Aim of the task:
Each line of the data that mentions the string "purple" needs to be identified and copied.

Entries taken from a collection
::::

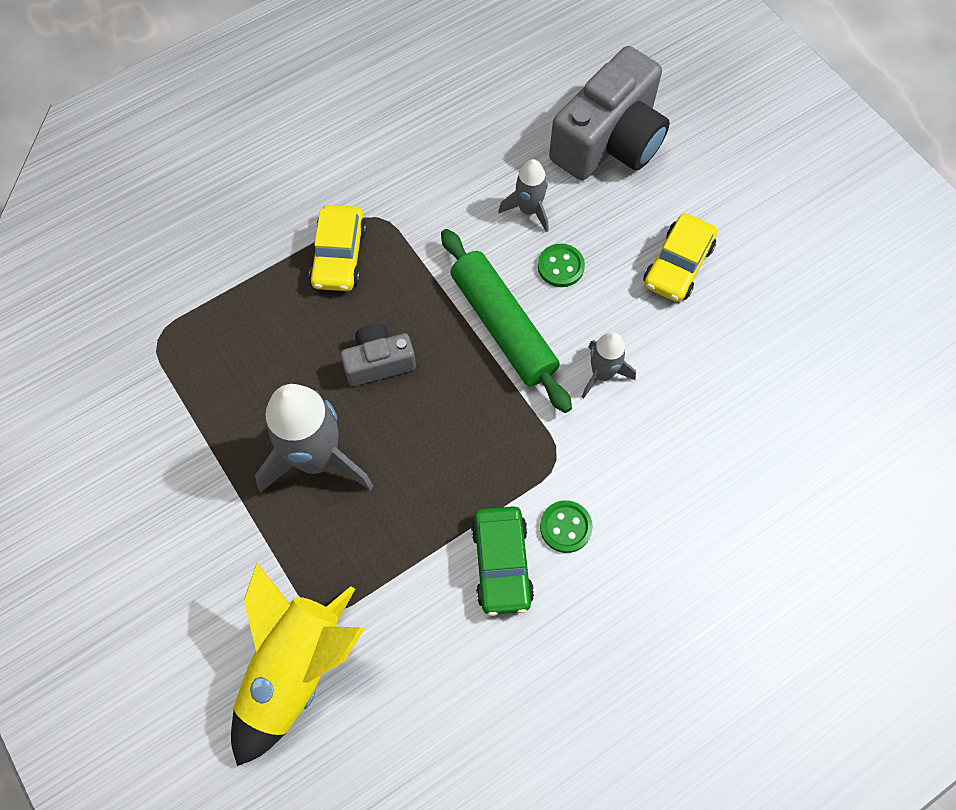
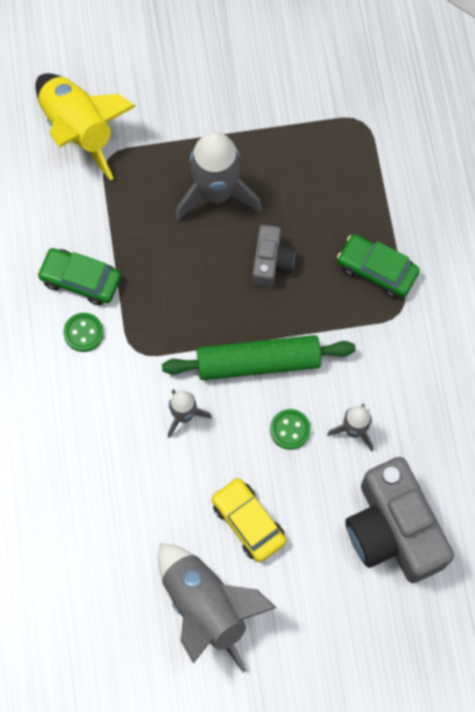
camera: 115 degrees right, 5 degrees up
(339, 255) = (376, 270): yellow car -> green car
(783, 267) = (206, 607): none -> grey rocket

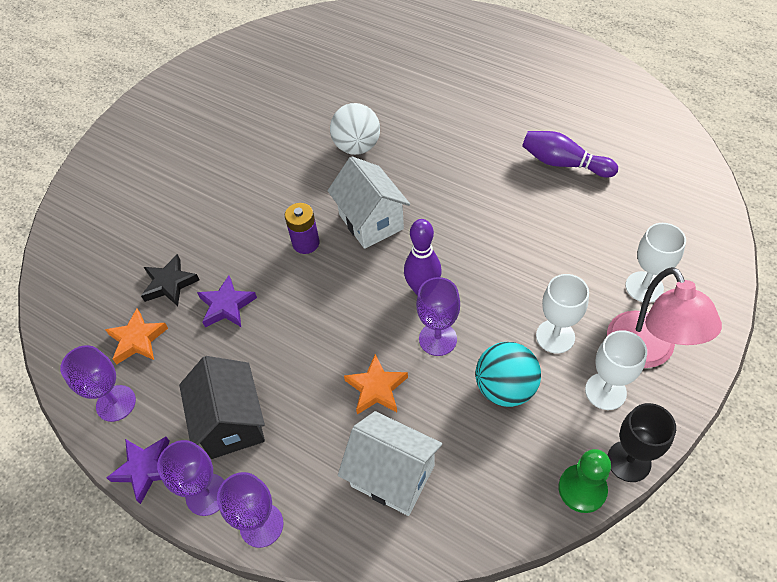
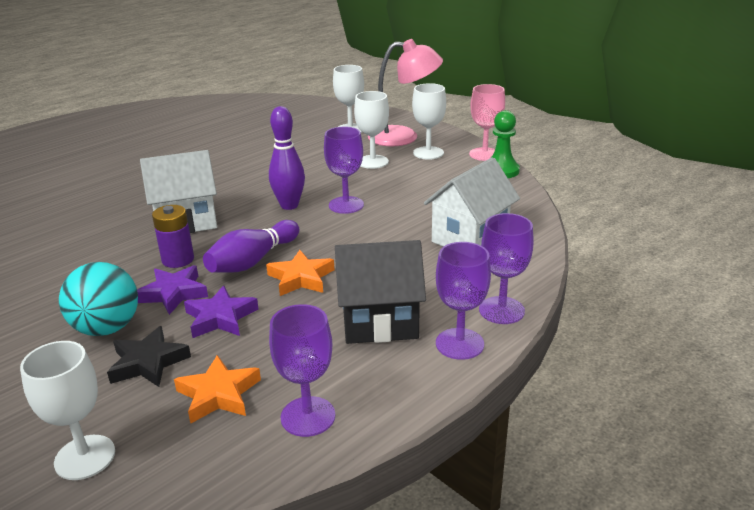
camera: 80 degrees left, 25 degrees down
(80, 292) = (85, 457): none -> white goblet
(145, 469) = (413, 390): purple star -> purple star (173, 293)
(357, 147) = (76, 219): white ball -> none
(376, 388) = (380, 237): orange star -> orange star (301, 278)
(505, 388) = (408, 185): turquoise ball -> turquoise ball (107, 328)
(563, 163) = (210, 136): purple bowling pin -> purple bowling pin (253, 261)
(629, 461) = (484, 154): black goblet -> pink goblet

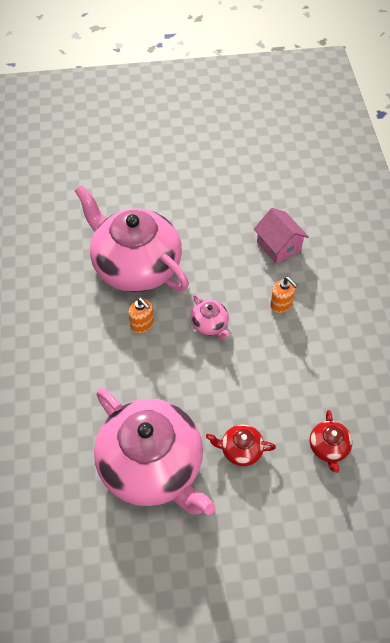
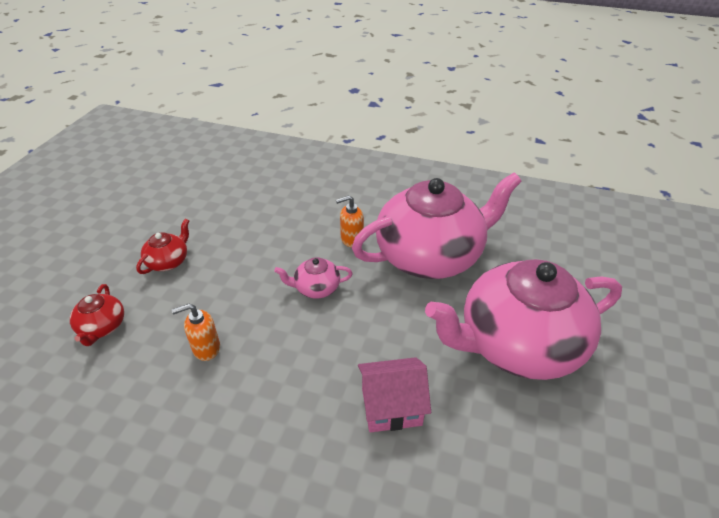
camera: 115 degrees right, 15 degrees down
(152, 465) = (210, 206): pink teapot -> pink teapot (517, 344)
(281, 304) = (297, 365): orange soap dispenser -> orange soap dispenser (206, 348)
(328, 447) = (102, 327): red teapot -> red teapot turned 120 degrees counterclockwise

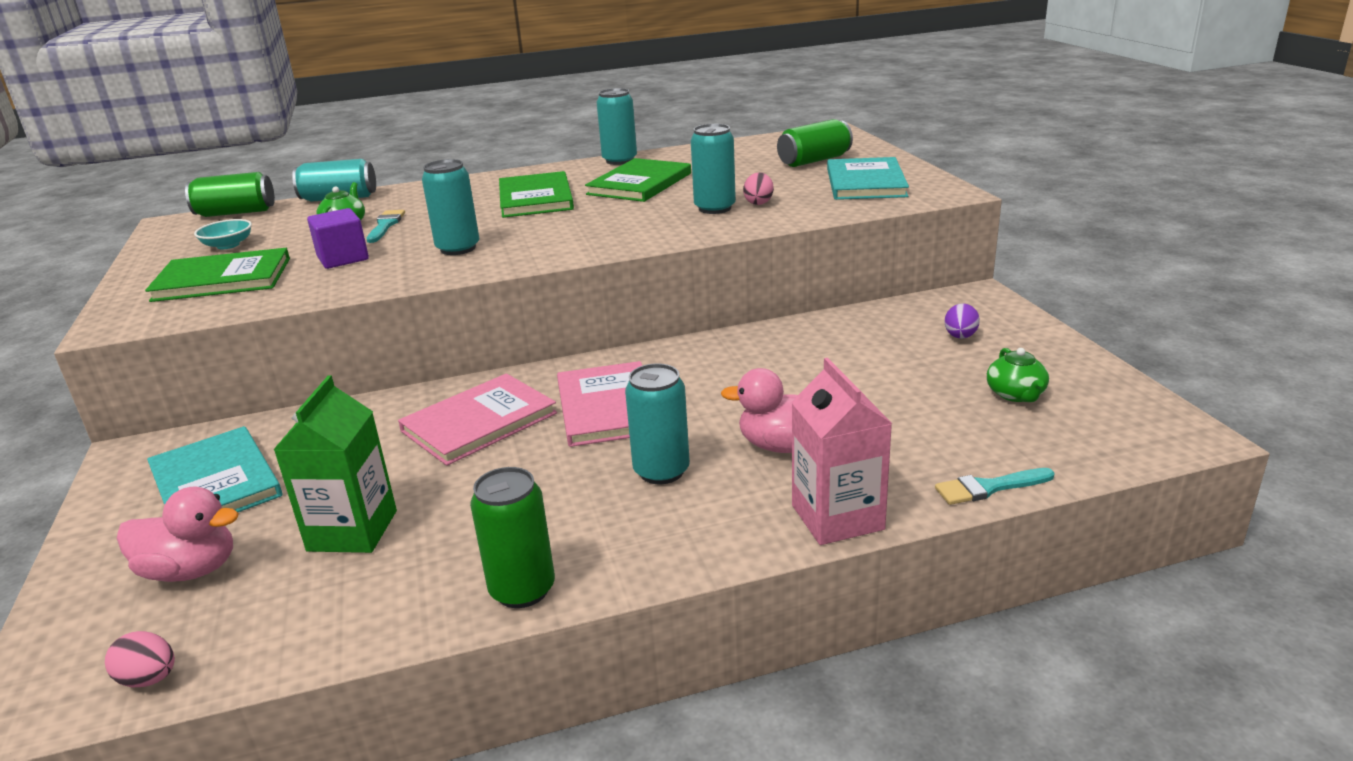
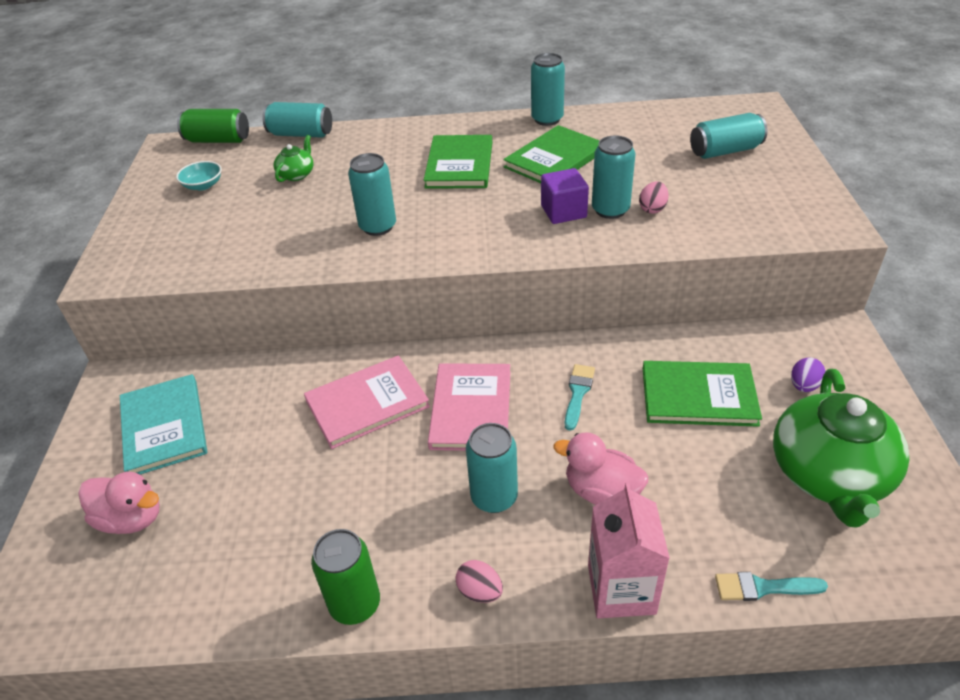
camera: 15 degrees right, 15 degrees up
(149, 679) = (87, 622): pink egg -> pink egg (480, 591)
(222, 279) = (190, 232): green book -> green book (698, 396)
(343, 258) = (285, 222): purple cube -> purple cube (563, 211)
(352, 530) = (248, 505): green carton -> none
(385, 225) = (328, 181): turquoise brush -> turquoise brush (578, 393)
(814, 160) = (725, 151): green can -> turquoise can
(865, 182) = (762, 196): turquoise book -> none
(1016, 394) = (829, 475): green teapot -> green teapot, size x2.27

::::

Output for this exercise:
(145, 469) = (413, 390): purple star -> purple star (173, 293)
(563, 163) = (210, 136): purple bowling pin -> purple bowling pin (253, 261)
(343, 258) = (285, 222): purple cube -> purple cube (563, 211)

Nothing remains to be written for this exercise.